* START Provided material *

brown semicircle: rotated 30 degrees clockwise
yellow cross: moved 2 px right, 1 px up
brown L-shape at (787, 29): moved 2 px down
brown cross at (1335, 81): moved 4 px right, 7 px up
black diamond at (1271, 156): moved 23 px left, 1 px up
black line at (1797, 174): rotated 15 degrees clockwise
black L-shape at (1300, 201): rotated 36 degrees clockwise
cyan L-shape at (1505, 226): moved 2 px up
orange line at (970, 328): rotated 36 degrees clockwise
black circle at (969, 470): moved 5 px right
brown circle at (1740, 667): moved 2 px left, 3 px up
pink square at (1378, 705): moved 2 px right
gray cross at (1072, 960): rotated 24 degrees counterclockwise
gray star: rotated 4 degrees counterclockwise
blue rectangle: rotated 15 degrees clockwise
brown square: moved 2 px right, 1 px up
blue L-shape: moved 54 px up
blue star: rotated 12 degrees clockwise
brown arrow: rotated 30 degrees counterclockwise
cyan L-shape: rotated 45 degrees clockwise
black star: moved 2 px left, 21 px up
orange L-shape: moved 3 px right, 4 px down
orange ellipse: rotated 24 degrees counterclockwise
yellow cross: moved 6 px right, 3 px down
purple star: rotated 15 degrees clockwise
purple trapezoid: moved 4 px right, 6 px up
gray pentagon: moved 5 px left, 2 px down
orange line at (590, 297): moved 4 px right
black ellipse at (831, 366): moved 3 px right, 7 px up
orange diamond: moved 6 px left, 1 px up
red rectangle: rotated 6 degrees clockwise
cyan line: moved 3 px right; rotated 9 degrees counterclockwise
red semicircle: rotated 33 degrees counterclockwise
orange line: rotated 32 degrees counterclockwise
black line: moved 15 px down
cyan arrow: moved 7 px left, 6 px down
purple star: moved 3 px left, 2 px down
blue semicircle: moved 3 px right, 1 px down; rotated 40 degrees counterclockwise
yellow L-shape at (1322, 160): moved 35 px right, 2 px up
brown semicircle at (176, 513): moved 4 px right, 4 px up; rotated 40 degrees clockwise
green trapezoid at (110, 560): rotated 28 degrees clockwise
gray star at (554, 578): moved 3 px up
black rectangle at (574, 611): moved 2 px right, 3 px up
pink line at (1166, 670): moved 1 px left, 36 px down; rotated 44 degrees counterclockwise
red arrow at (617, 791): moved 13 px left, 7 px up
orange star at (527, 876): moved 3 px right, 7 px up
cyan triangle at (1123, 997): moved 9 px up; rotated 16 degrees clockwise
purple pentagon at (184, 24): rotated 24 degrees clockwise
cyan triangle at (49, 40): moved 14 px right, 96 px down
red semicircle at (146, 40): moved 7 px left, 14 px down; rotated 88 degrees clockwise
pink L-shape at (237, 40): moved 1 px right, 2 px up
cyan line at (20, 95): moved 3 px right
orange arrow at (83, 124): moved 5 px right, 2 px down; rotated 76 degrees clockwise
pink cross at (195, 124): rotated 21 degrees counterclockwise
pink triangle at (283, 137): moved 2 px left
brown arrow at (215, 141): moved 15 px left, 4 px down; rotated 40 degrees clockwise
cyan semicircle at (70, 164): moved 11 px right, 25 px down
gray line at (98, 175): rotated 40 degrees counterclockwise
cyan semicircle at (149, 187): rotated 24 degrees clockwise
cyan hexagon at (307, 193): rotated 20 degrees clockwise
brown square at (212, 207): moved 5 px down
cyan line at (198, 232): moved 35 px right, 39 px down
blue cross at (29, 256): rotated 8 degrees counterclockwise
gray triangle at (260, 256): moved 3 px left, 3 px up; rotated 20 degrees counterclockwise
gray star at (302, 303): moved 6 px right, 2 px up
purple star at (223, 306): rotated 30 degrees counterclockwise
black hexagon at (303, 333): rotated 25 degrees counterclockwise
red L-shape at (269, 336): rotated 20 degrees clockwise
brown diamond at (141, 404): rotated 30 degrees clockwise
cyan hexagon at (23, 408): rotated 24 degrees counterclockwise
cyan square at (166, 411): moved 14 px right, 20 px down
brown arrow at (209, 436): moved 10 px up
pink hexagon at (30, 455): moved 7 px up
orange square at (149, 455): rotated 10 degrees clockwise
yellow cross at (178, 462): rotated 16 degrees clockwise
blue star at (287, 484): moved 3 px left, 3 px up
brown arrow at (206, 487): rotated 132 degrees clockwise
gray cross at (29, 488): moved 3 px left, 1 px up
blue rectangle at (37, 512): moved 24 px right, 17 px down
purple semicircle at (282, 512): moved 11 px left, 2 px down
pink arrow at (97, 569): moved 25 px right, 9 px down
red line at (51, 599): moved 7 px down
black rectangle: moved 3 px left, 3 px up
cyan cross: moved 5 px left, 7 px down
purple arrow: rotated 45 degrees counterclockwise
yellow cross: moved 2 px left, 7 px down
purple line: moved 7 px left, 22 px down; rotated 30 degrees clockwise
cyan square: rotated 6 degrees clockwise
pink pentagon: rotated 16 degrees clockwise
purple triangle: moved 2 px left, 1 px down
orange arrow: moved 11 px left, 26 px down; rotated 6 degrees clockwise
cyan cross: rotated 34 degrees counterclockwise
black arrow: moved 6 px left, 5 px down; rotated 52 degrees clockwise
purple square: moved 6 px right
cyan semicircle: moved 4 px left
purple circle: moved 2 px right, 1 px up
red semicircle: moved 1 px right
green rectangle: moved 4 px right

* END Provided material *

◆ **Written exercise**
Output every line of the listing above as a JSON list of strings, one string per line, with blank lines left out.

◆ **Worked answer**
[
  "brown semicircle: rotated 30 degrees clockwise",
  "yellow cross: moved 2 px right, 1 px up",
  "brown L-shape at (787, 29): moved 2 px down",
  "brown cross at (1335, 81): moved 4 px right, 7 px up",
  "black diamond at (1271, 156): moved 23 px left, 1 px up",
  "black line at (1797, 174): rotated 15 degrees clockwise",
  "black L-shape at (1300, 201): rotated 36 degrees clockwise",
  "cyan L-shape at (1505, 226): moved 2 px up",
  "orange line at (970, 328): rotated 36 degrees clockwise",
  "black circle at (969, 470): moved 5 px right",
  "brown circle at (1740, 667): moved 2 px left, 3 px up",
  "pink square at (1378, 705): moved 2 px right",
  "gray cross at (1072, 960): rotated 24 degrees counterclockwise",
  "gray star: rotated 4 degrees counterclockwise",
  "blue rectangle: rotated 15 degrees clockwise",
  "brown square: moved 2 px right, 1 px up",
  "blue L-shape: moved 54 px up",
  "blue star: rotated 12 degrees clockwise",
  "brown arrow: rotated 30 degrees counterclockwise",
  "cyan L-shape: rotated 45 degrees clockwise",
  "black star: moved 2 px left, 21 px up",
  "orange L-shape: moved 3 px right, 4 px down",
  "orange ellipse: rotated 24 degrees counterclockwise",
  "yellow cross: moved 6 px right, 3 px down",
  "purple star: rotated 15 degrees clockwise",
  "purple trapezoid: moved 4 px right, 6 px up",
  "gray pentagon: moved 5 px left, 2 px down",
  "orange line at (590, 297): moved 4 px right",
  "black ellipse at (831, 366): moved 3 px right, 7 px up",
  "orange diamond: moved 6 px left, 1 px up",
  "red rectangle: rotated 6 degrees clockwise",
  "cyan line: moved 3 px right; rotated 9 degrees counterclockwise",
  "red semicircle: rotated 33 degrees counterclockwise",
  "orange line: rotated 32 degrees counterclockwise",
  "black line: moved 15 px down",
  "cyan arrow: moved 7 px left, 6 px down",
  "purple star: moved 3 px left, 2 px down",
  "blue semicircle: moved 3 px right, 1 px down; rotated 40 degrees counterclockwise",
  "yellow L-shape at (1322, 160): moved 35 px right, 2 px up",
  "brown semicircle at (176, 513): moved 4 px right, 4 px up; rotated 40 degrees clockwise",
  "green trapezoid at (110, 560): rotated 28 degrees clockwise",
  "gray star at (554, 578): moved 3 px up",
  "black rectangle at (574, 611): moved 2 px right, 3 px up",
  "pink line at (1166, 670): moved 1 px left, 36 px down; rotated 44 degrees counterclockwise",
  "red arrow at (617, 791): moved 13 px left, 7 px up",
  "orange star at (527, 876): moved 3 px right, 7 px up",
  "cyan triangle at (1123, 997): moved 9 px up; rotated 16 degrees clockwise",
  "purple pentagon at (184, 24): rotated 24 degrees clockwise",
  "cyan triangle at (49, 40): moved 14 px right, 96 px down",
  "red semicircle at (146, 40): moved 7 px left, 14 px down; rotated 88 degrees clockwise",
  "pink L-shape at (237, 40): moved 1 px right, 2 px up",
  "cyan line at (20, 95): moved 3 px right",
  "orange arrow at (83, 124): moved 5 px right, 2 px down; rotated 76 degrees clockwise",
  "pink cross at (195, 124): rotated 21 degrees counterclockwise",
  "pink triangle at (283, 137): moved 2 px left",
  "brown arrow at (215, 141): moved 15 px left, 4 px down; rotated 40 degrees clockwise",
  "cyan semicircle at (70, 164): moved 11 px right, 25 px down",
  "gray line at (98, 175): rotated 40 degrees counterclockwise",
  "cyan semicircle at (149, 187): rotated 24 degrees clockwise",
  "cyan hexagon at (307, 193): rotated 20 degrees clockwise",
  "brown square at (212, 207): moved 5 px down",
  "cyan line at (198, 232): moved 35 px right, 39 px down",
  "blue cross at (29, 256): rotated 8 degrees counterclockwise",
  "gray triangle at (260, 256): moved 3 px left, 3 px up; rotated 20 degrees counterclockwise",
  "gray star at (302, 303): moved 6 px right, 2 px up",
  "purple star at (223, 306): rotated 30 degrees counterclockwise",
  "black hexagon at (303, 333): rotated 25 degrees counterclockwise",
  "red L-shape at (269, 336): rotated 20 degrees clockwise",
  "brown diamond at (141, 404): rotated 30 degrees clockwise",
  "cyan hexagon at (23, 408): rotated 24 degrees counterclockwise",
  "cyan square at (166, 411): moved 14 px right, 20 px down",
  "brown arrow at (209, 436): moved 10 px up",
  "pink hexagon at (30, 455): moved 7 px up",
  "orange square at (149, 455): rotated 10 degrees clockwise",
  "yellow cross at (178, 462): rotated 16 degrees clockwise",
  "blue star at (287, 484): moved 3 px left, 3 px up",
  "brown arrow at (206, 487): rotated 132 degrees clockwise",
  "gray cross at (29, 488): moved 3 px left, 1 px up",
  "blue rectangle at (37, 512): moved 24 px right, 17 px down",
  "purple semicircle at (282, 512): moved 11 px left, 2 px down",
  "pink arrow at (97, 569): moved 25 px right, 9 px down",
  "red line at (51, 599): moved 7 px down",
  "black rectangle: moved 3 px left, 3 px up",
  "cyan cross: moved 5 px left, 7 px down",
  "purple arrow: rotated 45 degrees counterclockwise",
  "yellow cross: moved 2 px left, 7 px down",
  "purple line: moved 7 px left, 22 px down; rotated 30 degrees clockwise",
  "cyan square: rotated 6 degrees clockwise",
  "pink pentagon: rotated 16 degrees clockwise",
  "purple triangle: moved 2 px left, 1 px down",
  "orange arrow: moved 11 px left, 26 px down; rotated 6 degrees clockwise",
  "cyan cross: rotated 34 degrees counterclockwise",
  "black arrow: moved 6 px left, 5 px down; rotated 52 degrees clockwise",
  "purple square: moved 6 px right",
  "cyan semicircle: moved 4 px left",
  "purple circle: moved 2 px right, 1 px up",
  "red semicircle: moved 1 px right",
  "green rectangle: moved 4 px right"
]